* What you should do
In the listing below, the answer starts at the line that has "gubenu (turquoise); after=gubenu" and stops after the line that has "type=removed; before=vubazute (pink);"; please repeat that part exactly and nothing more.
Start of Record extracts
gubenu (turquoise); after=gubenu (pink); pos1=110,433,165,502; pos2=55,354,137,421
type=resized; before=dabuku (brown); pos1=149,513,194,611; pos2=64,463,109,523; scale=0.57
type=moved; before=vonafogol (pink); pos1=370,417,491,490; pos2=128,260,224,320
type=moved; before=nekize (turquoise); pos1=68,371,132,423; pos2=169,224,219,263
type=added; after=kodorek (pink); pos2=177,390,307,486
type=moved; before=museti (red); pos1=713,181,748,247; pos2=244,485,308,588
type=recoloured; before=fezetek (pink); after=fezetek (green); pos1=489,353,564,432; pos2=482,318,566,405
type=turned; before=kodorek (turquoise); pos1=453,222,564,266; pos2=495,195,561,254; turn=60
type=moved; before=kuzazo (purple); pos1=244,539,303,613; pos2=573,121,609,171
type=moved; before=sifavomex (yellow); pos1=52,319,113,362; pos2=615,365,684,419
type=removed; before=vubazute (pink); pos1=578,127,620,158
End of Record extracts
Start of Record extracts
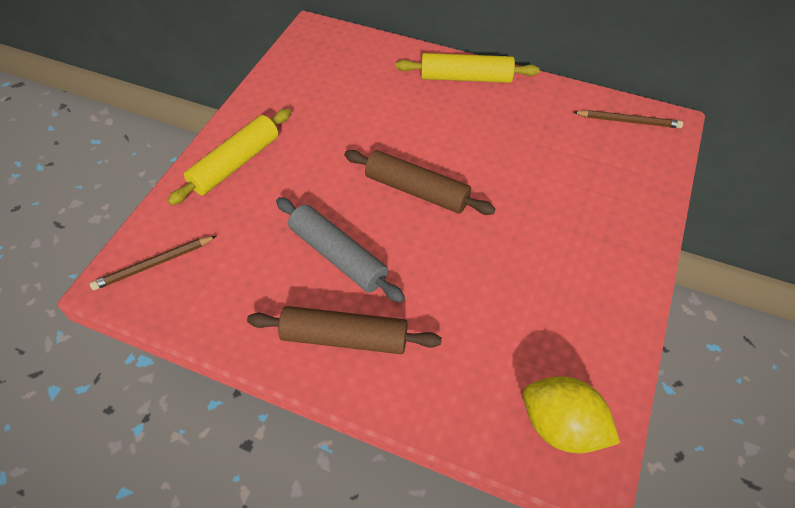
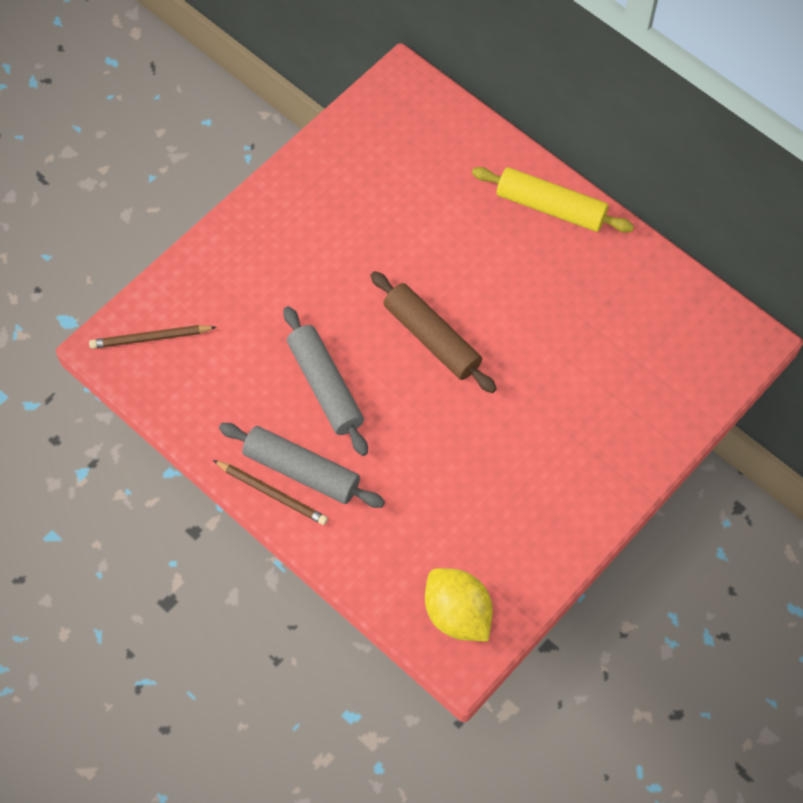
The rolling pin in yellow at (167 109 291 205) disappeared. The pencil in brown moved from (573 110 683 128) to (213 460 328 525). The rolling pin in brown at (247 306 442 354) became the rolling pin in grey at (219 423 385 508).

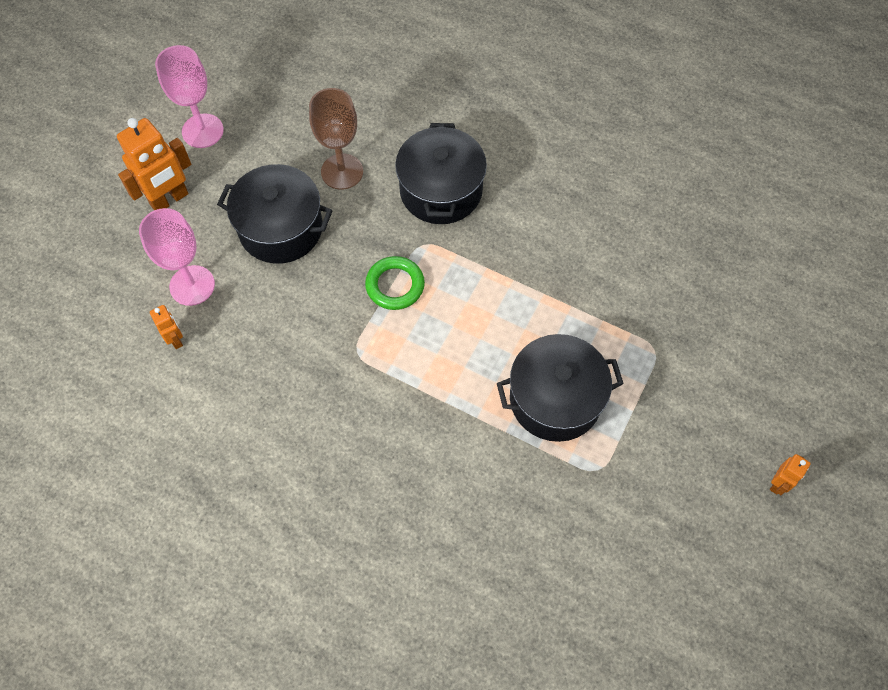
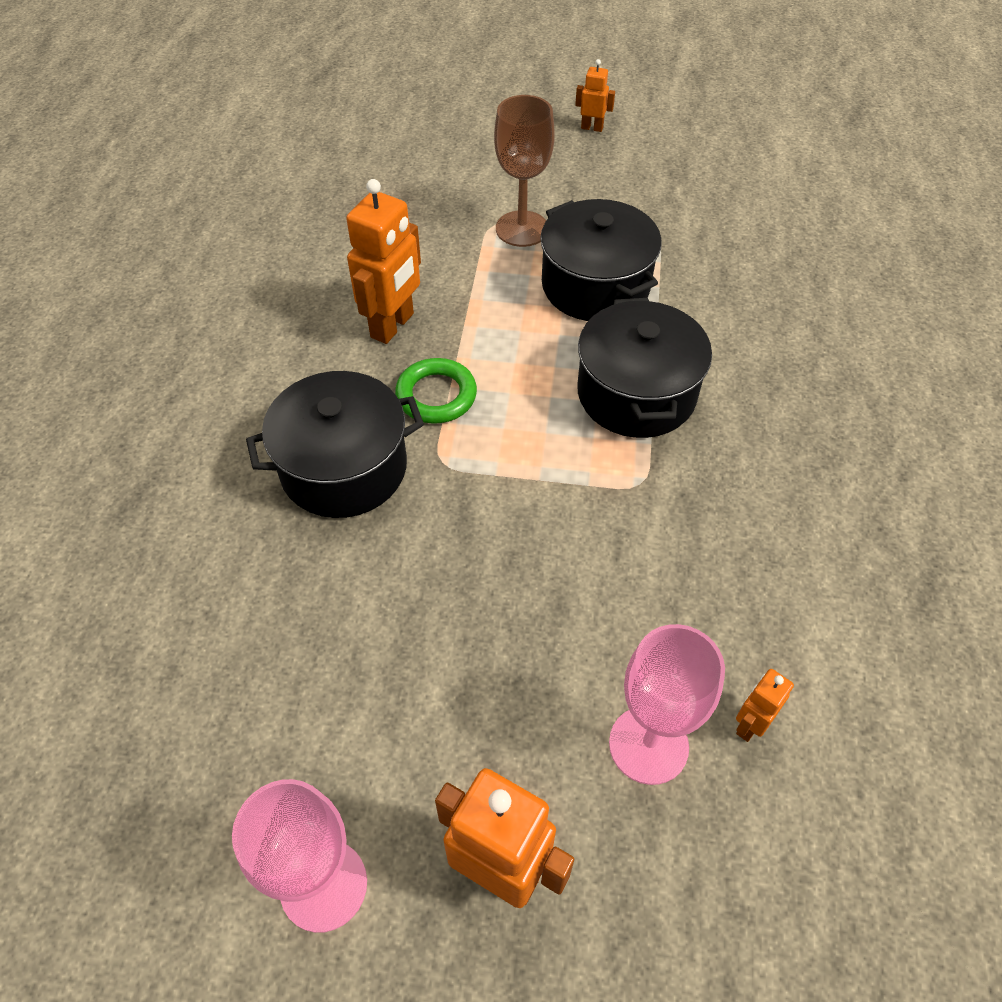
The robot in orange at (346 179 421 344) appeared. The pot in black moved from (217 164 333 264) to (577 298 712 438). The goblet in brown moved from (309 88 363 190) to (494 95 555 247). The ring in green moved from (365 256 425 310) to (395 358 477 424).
End of Record extracts
* Expected answer
gubenu (turquoise); after=gubenu (pink); pos1=110,433,165,502; pos2=55,354,137,421
type=resized; before=dabuku (brown); pos1=149,513,194,611; pos2=64,463,109,523; scale=0.57
type=moved; before=vonafogol (pink); pos1=370,417,491,490; pos2=128,260,224,320
type=moved; before=nekize (turquoise); pos1=68,371,132,423; pos2=169,224,219,263
type=added; after=kodorek (pink); pos2=177,390,307,486
type=moved; before=museti (red); pos1=713,181,748,247; pos2=244,485,308,588
type=recoloured; before=fezetek (pink); after=fezetek (green); pos1=489,353,564,432; pos2=482,318,566,405
type=turned; before=kodorek (turquoise); pos1=453,222,564,266; pos2=495,195,561,254; turn=60
type=moved; before=kuzazo (purple); pos1=244,539,303,613; pos2=573,121,609,171
type=moved; before=sifavomex (yellow); pos1=52,319,113,362; pos2=615,365,684,419
type=removed; before=vubazute (pink); pos1=578,127,620,158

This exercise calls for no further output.